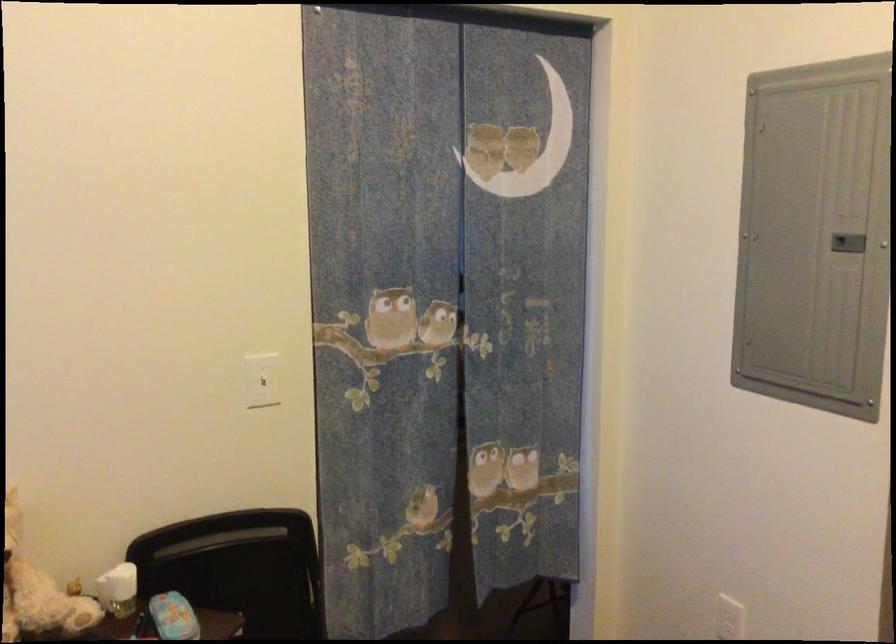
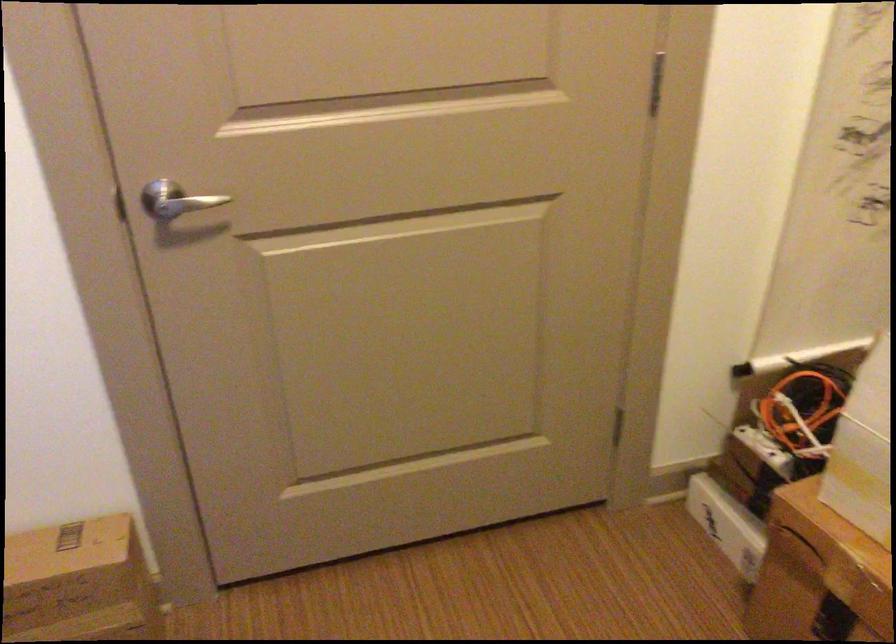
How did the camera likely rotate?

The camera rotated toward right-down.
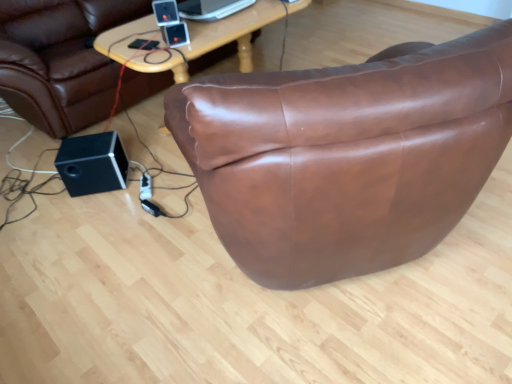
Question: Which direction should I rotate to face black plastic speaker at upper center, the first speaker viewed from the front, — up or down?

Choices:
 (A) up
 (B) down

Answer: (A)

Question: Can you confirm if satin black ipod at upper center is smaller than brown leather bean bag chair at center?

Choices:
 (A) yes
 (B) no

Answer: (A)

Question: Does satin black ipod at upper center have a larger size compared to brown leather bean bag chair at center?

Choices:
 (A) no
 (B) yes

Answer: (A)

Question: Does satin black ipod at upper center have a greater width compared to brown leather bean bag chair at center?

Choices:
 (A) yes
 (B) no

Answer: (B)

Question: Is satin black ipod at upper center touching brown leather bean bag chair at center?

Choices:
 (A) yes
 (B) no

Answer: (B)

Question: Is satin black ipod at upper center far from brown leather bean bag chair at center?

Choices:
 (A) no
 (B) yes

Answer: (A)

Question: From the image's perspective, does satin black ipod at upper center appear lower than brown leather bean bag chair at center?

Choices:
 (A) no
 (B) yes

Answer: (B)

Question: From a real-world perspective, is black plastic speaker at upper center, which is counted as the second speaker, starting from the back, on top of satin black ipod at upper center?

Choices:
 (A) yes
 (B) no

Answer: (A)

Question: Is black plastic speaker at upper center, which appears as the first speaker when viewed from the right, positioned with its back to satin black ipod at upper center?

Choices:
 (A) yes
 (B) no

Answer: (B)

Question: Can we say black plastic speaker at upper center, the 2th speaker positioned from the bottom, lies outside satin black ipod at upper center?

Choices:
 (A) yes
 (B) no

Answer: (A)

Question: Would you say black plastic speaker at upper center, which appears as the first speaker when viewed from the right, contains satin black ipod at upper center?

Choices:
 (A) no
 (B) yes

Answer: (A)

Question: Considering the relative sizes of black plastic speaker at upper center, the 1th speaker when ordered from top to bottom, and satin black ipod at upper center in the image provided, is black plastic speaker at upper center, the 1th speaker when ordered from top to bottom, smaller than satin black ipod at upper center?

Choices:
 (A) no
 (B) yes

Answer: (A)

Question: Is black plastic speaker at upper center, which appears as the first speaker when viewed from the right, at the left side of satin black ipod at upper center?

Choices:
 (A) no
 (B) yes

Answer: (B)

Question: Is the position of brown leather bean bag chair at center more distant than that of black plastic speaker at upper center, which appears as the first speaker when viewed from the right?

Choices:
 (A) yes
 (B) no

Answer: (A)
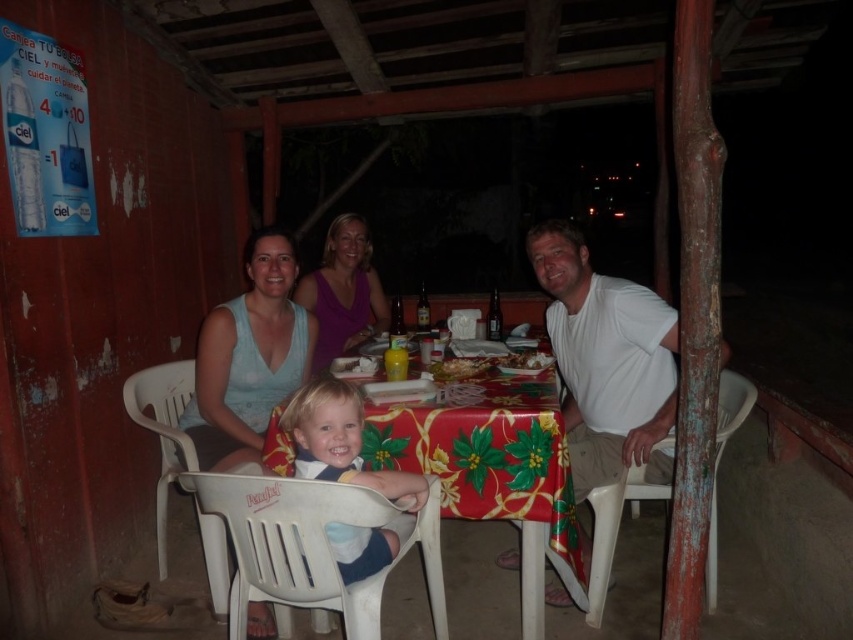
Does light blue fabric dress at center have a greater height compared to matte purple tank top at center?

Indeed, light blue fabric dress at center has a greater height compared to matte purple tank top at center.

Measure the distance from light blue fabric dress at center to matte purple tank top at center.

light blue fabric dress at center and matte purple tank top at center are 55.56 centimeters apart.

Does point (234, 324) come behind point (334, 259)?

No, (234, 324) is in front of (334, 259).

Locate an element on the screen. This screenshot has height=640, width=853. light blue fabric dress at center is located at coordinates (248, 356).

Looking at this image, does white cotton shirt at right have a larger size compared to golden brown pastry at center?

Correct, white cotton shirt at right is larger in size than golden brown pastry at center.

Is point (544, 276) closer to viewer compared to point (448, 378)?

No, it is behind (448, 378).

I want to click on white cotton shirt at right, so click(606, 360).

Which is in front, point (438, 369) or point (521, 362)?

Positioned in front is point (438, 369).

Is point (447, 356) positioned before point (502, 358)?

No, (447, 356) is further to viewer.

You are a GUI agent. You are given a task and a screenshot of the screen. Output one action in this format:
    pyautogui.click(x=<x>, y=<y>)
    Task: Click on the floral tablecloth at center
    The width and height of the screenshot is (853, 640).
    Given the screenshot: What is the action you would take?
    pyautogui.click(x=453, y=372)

━━━━━━

Reproduce all of the material above, substituting "satin black phone" for every instance of "satin black ipod" and leaving everything else unchanged. Omit the pictures from your reproduction.

§ **Written solution**:
How did the camera likely rotate?

The camera rotated toward right-down.
Question: Which direction should I rotate to face black plastic speaker at upper center, the first speaker viewed from the front, — up or down?

Choices:
 (A) up
 (B) down

Answer: (A)

Question: Can you confirm if satin black phone at upper center is smaller than brown leather bean bag chair at center?

Choices:
 (A) yes
 (B) no

Answer: (A)

Question: Does satin black phone at upper center have a larger size compared to brown leather bean bag chair at center?

Choices:
 (A) no
 (B) yes

Answer: (A)

Question: Does satin black phone at upper center have a greater width compared to brown leather bean bag chair at center?

Choices:
 (A) yes
 (B) no

Answer: (B)

Question: Is satin black phone at upper center touching brown leather bean bag chair at center?

Choices:
 (A) yes
 (B) no

Answer: (B)

Question: Is satin black phone at upper center far from brown leather bean bag chair at center?

Choices:
 (A) no
 (B) yes

Answer: (A)

Question: From the image's perspective, does satin black phone at upper center appear lower than brown leather bean bag chair at center?

Choices:
 (A) no
 (B) yes

Answer: (B)

Question: From a real-world perspective, is black plastic speaker at upper center, which is counted as the second speaker, starting from the back, on top of satin black phone at upper center?

Choices:
 (A) yes
 (B) no

Answer: (A)

Question: Is black plastic speaker at upper center, which appears as the first speaker when viewed from the right, positioned with its back to satin black phone at upper center?

Choices:
 (A) yes
 (B) no

Answer: (B)

Question: Can we say black plastic speaker at upper center, the 2th speaker positioned from the bottom, lies outside satin black phone at upper center?

Choices:
 (A) yes
 (B) no

Answer: (A)

Question: Would you say black plastic speaker at upper center, which appears as the first speaker when viewed from the right, contains satin black phone at upper center?

Choices:
 (A) no
 (B) yes

Answer: (A)

Question: Considering the relative sizes of black plastic speaker at upper center, the 1th speaker when ordered from top to bottom, and satin black phone at upper center in the image provided, is black plastic speaker at upper center, the 1th speaker when ordered from top to bottom, smaller than satin black phone at upper center?

Choices:
 (A) no
 (B) yes

Answer: (A)

Question: Is black plastic speaker at upper center, which appears as the first speaker when viewed from the right, at the left side of satin black phone at upper center?

Choices:
 (A) no
 (B) yes

Answer: (B)

Question: Is the position of brown leather bean bag chair at center more distant than that of black plastic speaker at upper center, which appears as the first speaker when viewed from the right?

Choices:
 (A) yes
 (B) no

Answer: (A)
Does light blue fabric dress at center have a greater height compared to matte purple tank top at center?

Indeed, light blue fabric dress at center has a greater height compared to matte purple tank top at center.

Measure the distance from light blue fabric dress at center to matte purple tank top at center.

light blue fabric dress at center and matte purple tank top at center are 55.56 centimeters apart.

Does point (234, 324) come behind point (334, 259)?

No, (234, 324) is in front of (334, 259).

Locate an element on the screen. This screenshot has height=640, width=853. light blue fabric dress at center is located at coordinates (248, 356).

Looking at this image, does white cotton shirt at right have a larger size compared to golden brown pastry at center?

Correct, white cotton shirt at right is larger in size than golden brown pastry at center.

Is point (544, 276) closer to viewer compared to point (448, 378)?

No, it is behind (448, 378).

I want to click on white cotton shirt at right, so click(606, 360).

Which is in front, point (438, 369) or point (521, 362)?

Positioned in front is point (438, 369).

Is point (447, 356) positioned before point (502, 358)?

No, (447, 356) is further to viewer.

You are a GUI agent. You are given a task and a screenshot of the screen. Output one action in this format:
    pyautogui.click(x=<x>, y=<y>)
    Task: Click on the floral tablecloth at center
    The width and height of the screenshot is (853, 640).
    Given the screenshot: What is the action you would take?
    pyautogui.click(x=453, y=372)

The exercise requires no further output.